_Aim of the exercise_
Within the material below, filter for lines that hold the word "degrees".

_Entries provided_
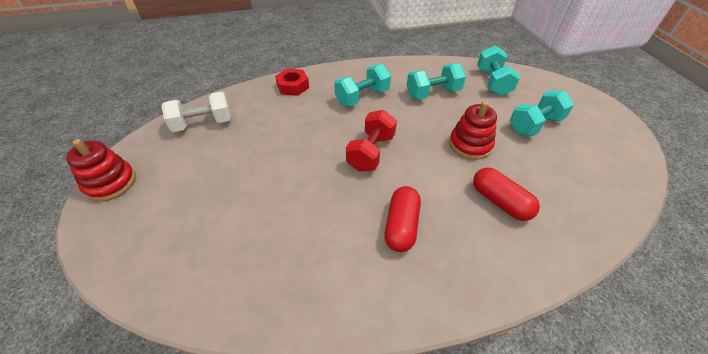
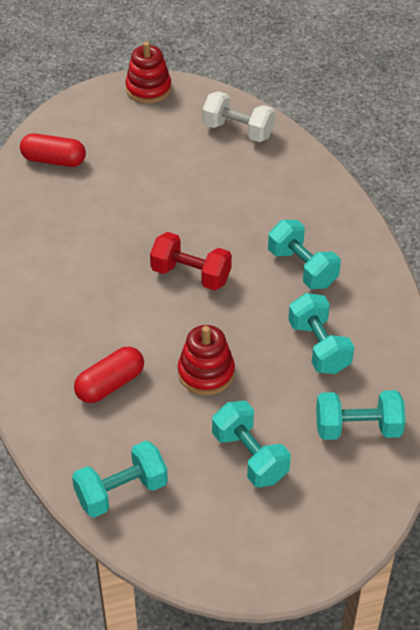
camera: 90 degrees right, 0 degrees up
(203, 124) = (238, 131): white dumbbell -> white dumbbell turned 45 degrees counterclockwise
(293, 86) = (321, 197): red nut -> none
(401, 226) = (83, 296): red capsule -> red capsule (54, 160)
(601, 191) = (121, 492): none -> turquoise dumbbell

_Solved exercise_
camera: 90 degrees right, 0 degrees up
(203, 124) = (238, 131): white dumbbell -> white dumbbell turned 45 degrees counterclockwise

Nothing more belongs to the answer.